→ PROBLEM REQUIREMENTS
Copy, exactly and without additions, every line in the records below from the one holding "brown robot: 4 -> 3" through the one holding "yellow bowling pin: 0 -> 2", both ends included.

→ RECORDS TO USE
_ _ _

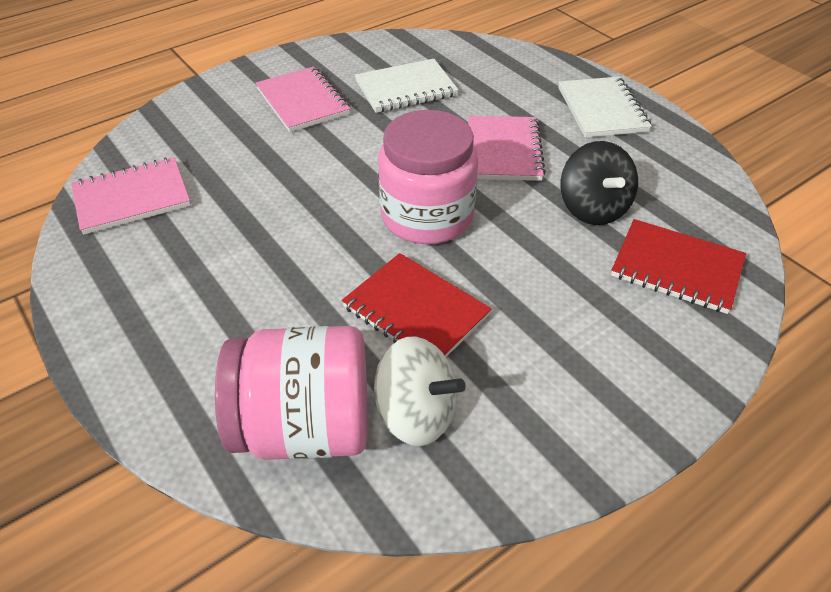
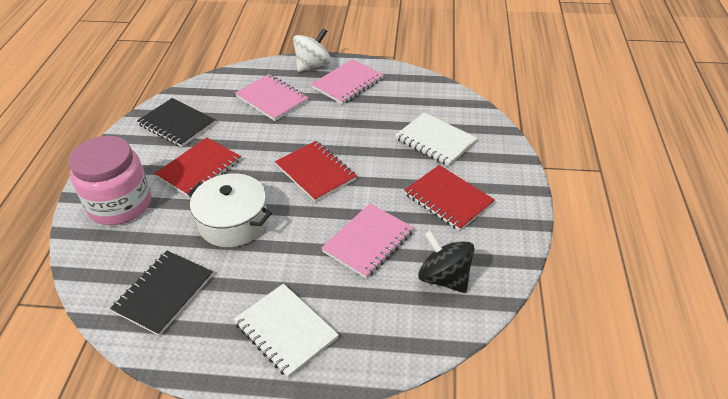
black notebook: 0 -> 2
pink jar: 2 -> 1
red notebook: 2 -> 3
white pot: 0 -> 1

_ _ _

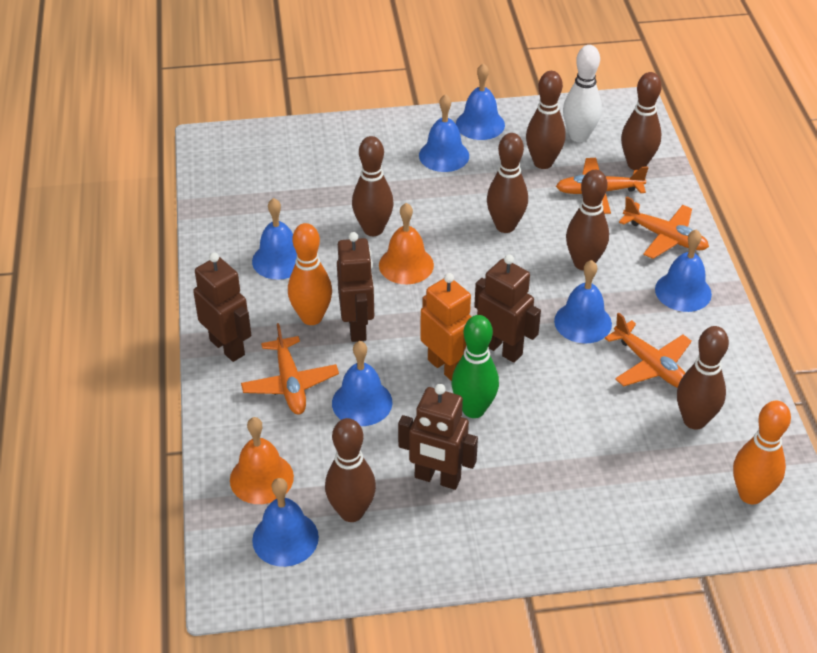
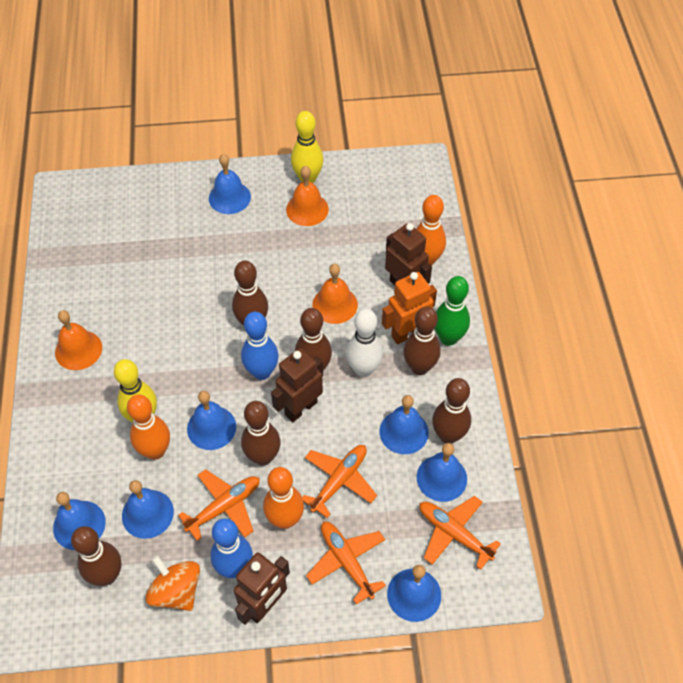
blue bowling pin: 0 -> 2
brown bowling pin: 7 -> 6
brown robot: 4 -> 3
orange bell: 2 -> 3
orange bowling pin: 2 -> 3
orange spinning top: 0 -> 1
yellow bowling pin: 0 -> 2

_ _ _

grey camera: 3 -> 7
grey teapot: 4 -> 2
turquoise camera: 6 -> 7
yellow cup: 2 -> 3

_ _ _

→ EXERCISE RESULT
brown robot: 4 -> 3
orange bell: 2 -> 3
orange bowling pin: 2 -> 3
orange spinning top: 0 -> 1
yellow bowling pin: 0 -> 2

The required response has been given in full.